= Task to carry out =
Below are records that hold pictures; write out only the lines from their start through the line with "nothing => Stern [lila] (219 268)", exactly, and drop the pictures.

======== Information ========

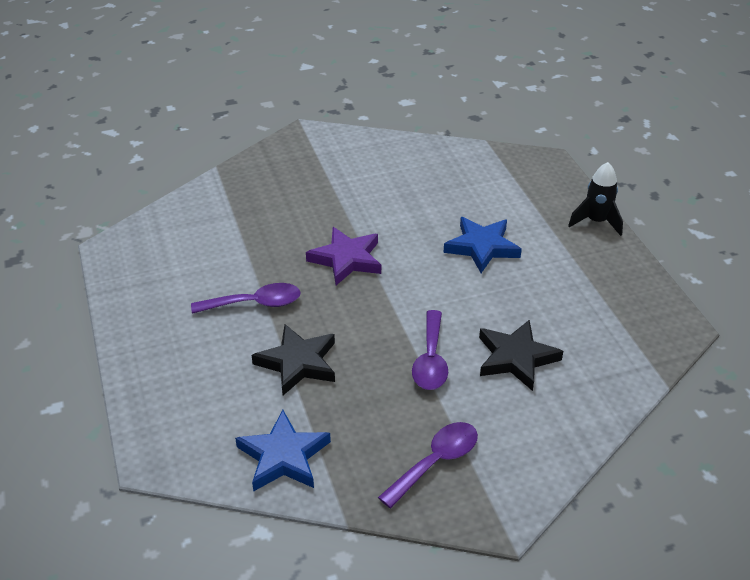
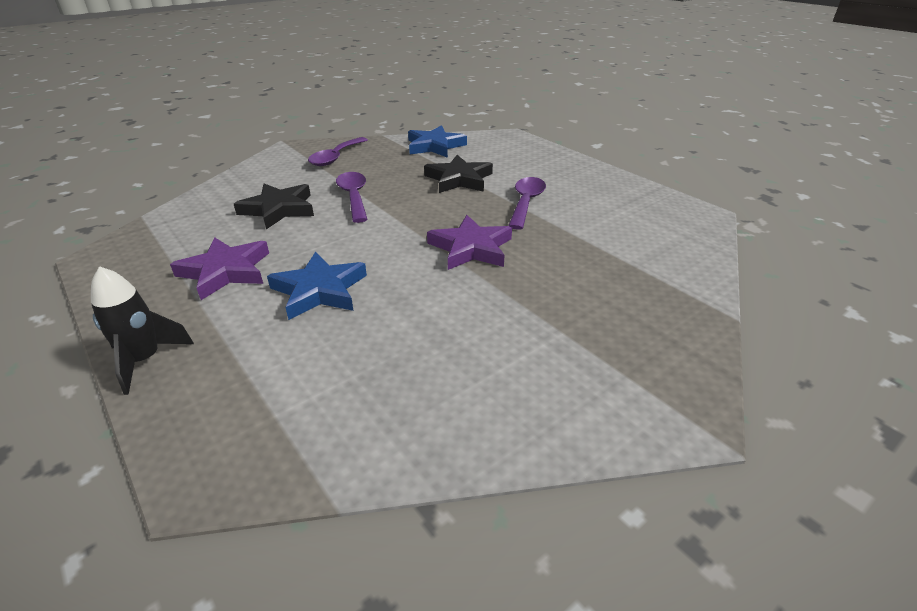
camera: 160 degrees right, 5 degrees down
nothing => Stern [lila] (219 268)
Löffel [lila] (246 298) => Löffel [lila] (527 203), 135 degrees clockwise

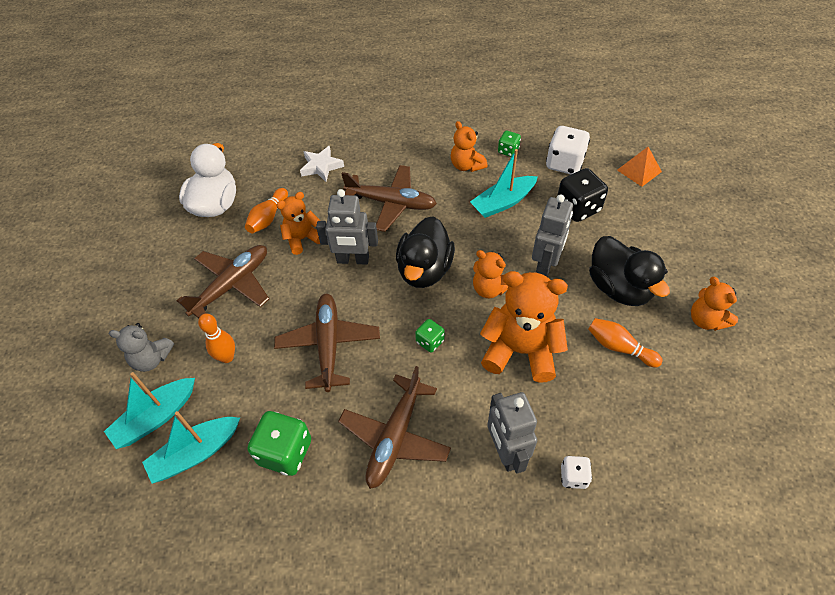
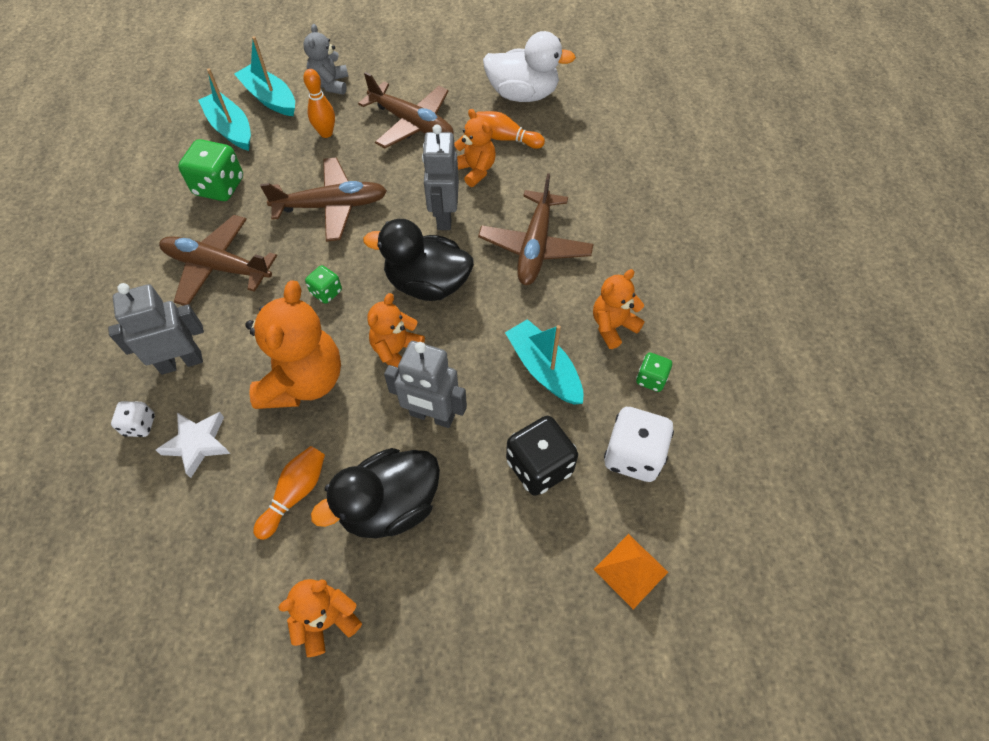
camera: 85 degrees right, 5 degrees up
Stern [weiß] (322 164) => Stern [weiß] (193 445), moved

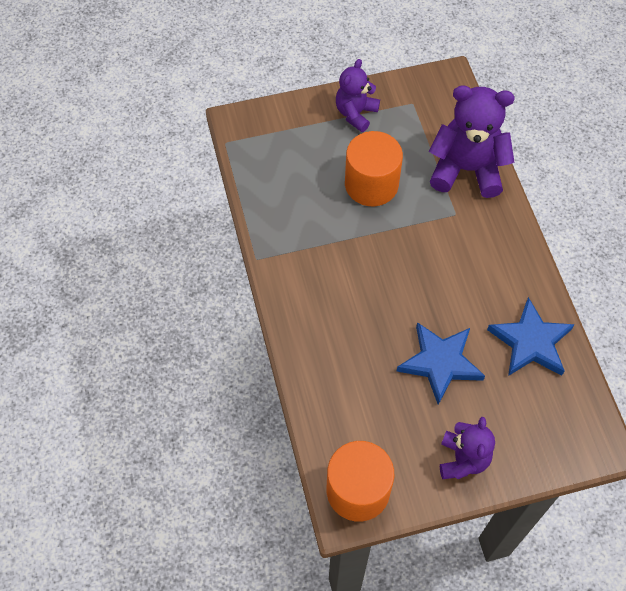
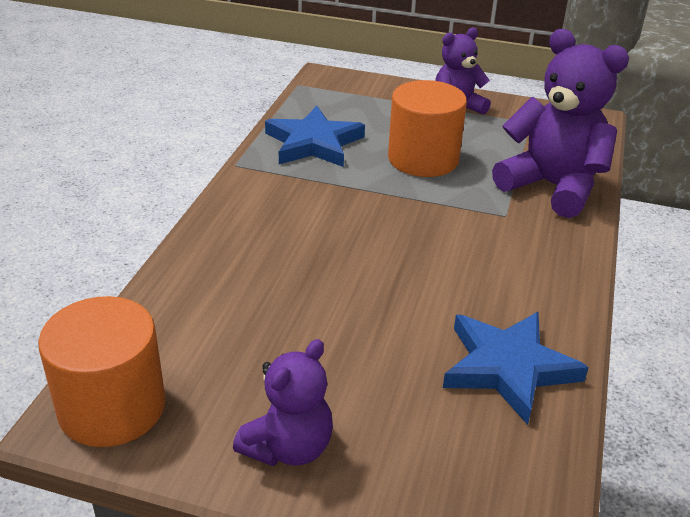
camera: 30 degrees right, 25 degrees down
Stern [blau] (441 363) => Stern [blau] (315 136), moved

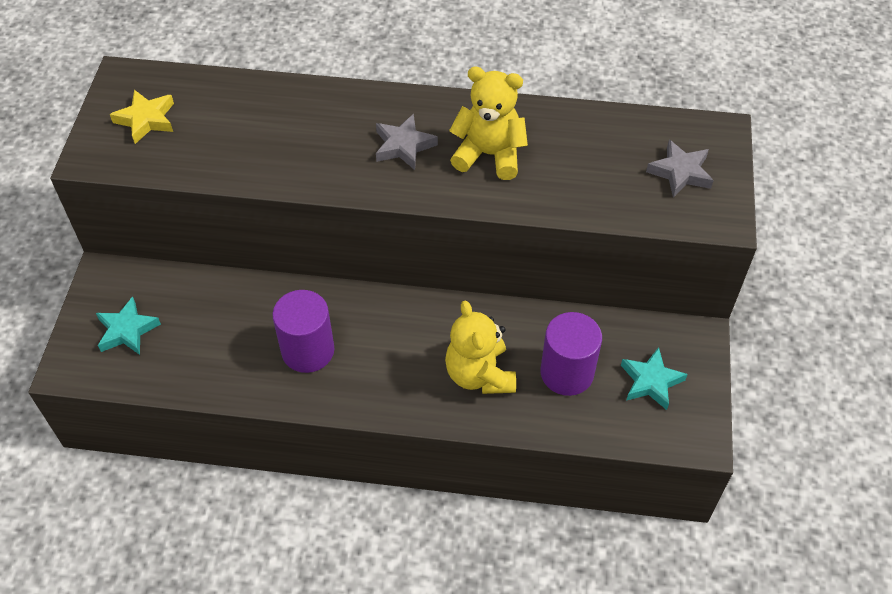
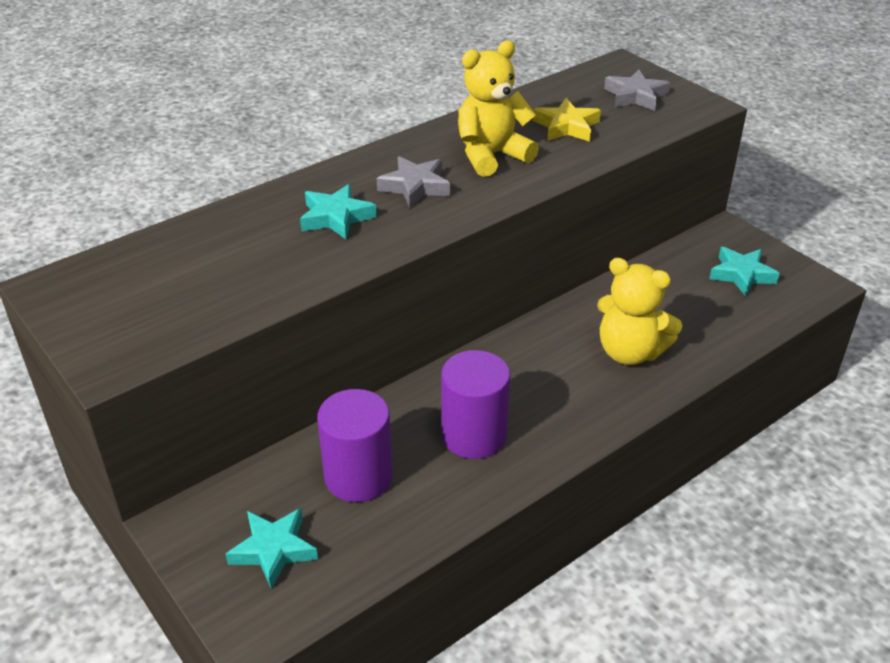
camera: 45 degrees left, 15 degrees down
nothing => Stern [türkis] (338 211)
Vollzylinder [lila] (571 354) => Vollzylinder [lila] (355 445), moved
Stern [gelb] (142 117) => Stern [gelb] (567 120), moved

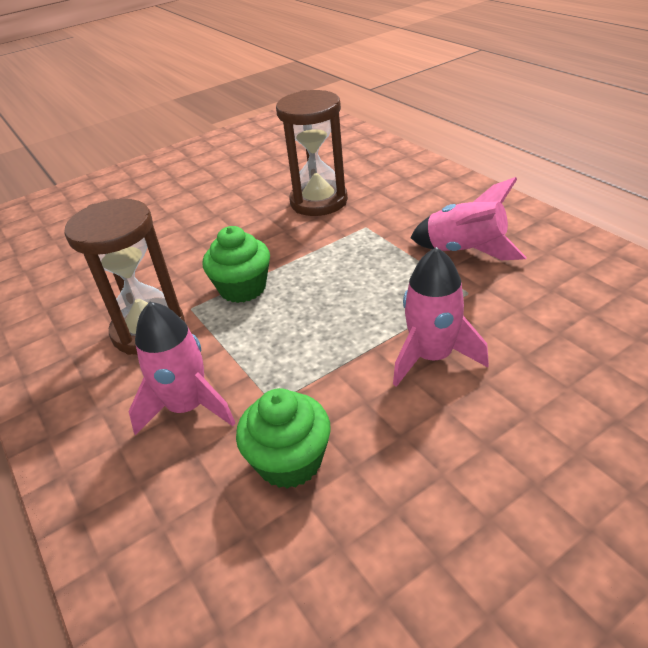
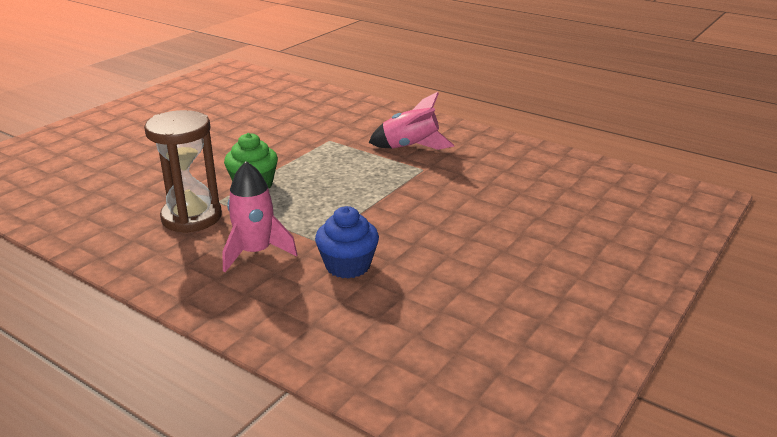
camera: 25 degrees left, 10 degrees down
Muffin [grün] (283 438) => Muffin [blau] (347 242)
Sanduhr [braun] (312 153) => nothing
Rakete [rosa] (441 317) => nothing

========

= Answer to the exercise =
camera: 160 degrees right, 5 degrees down
nothing => Stern [lila] (219 268)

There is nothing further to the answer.